[Given information — start]

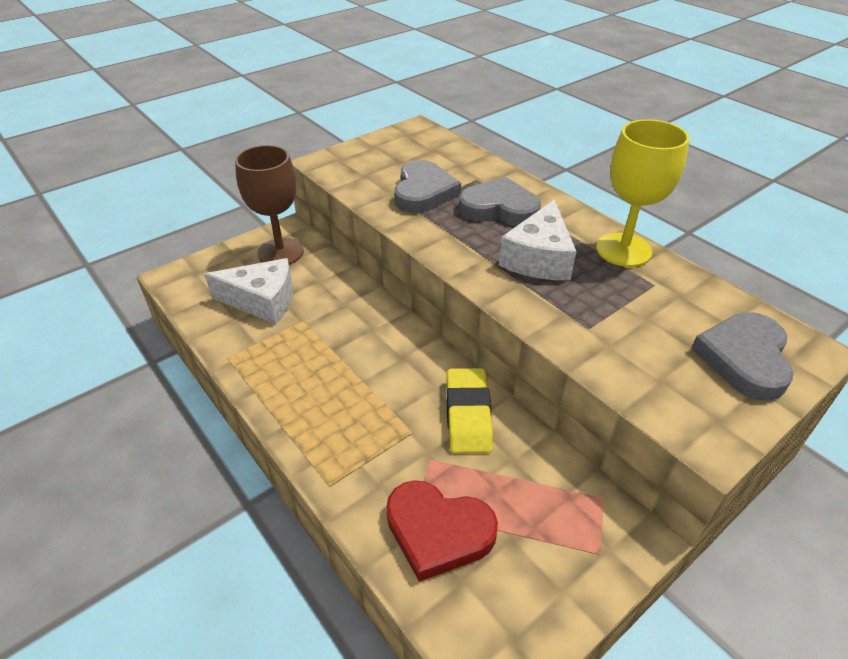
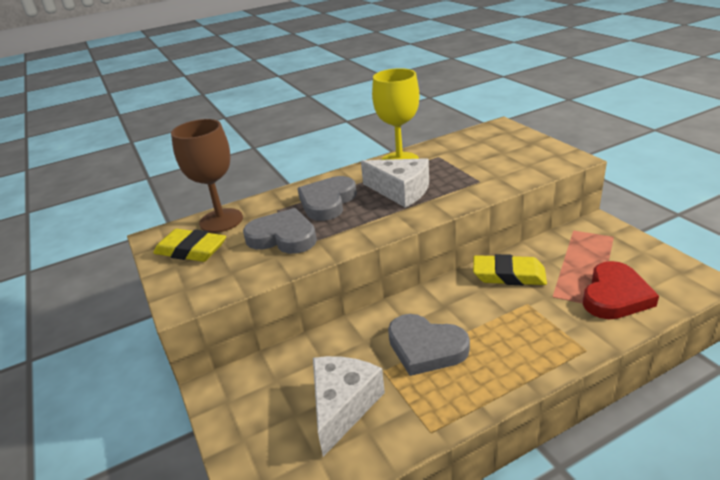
camera: 75 degrees left, 10 degrees down
brown goblet [235,145,304,265] -> brown goblet moved to [171,119,243,233]
grey heart [691,312,794,401] -> grey heart moved to [388,314,470,376]
none -> yellow eraser [153,229,226,262]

[Given information — finish]

(Work to be completed): Return the listing verbatim; pictures are not part of the copy.

(Finished exercise):
camera: 75 degrees left, 10 degrees down
brown goblet [235,145,304,265] -> brown goblet moved to [171,119,243,233]
grey heart [691,312,794,401] -> grey heart moved to [388,314,470,376]
none -> yellow eraser [153,229,226,262]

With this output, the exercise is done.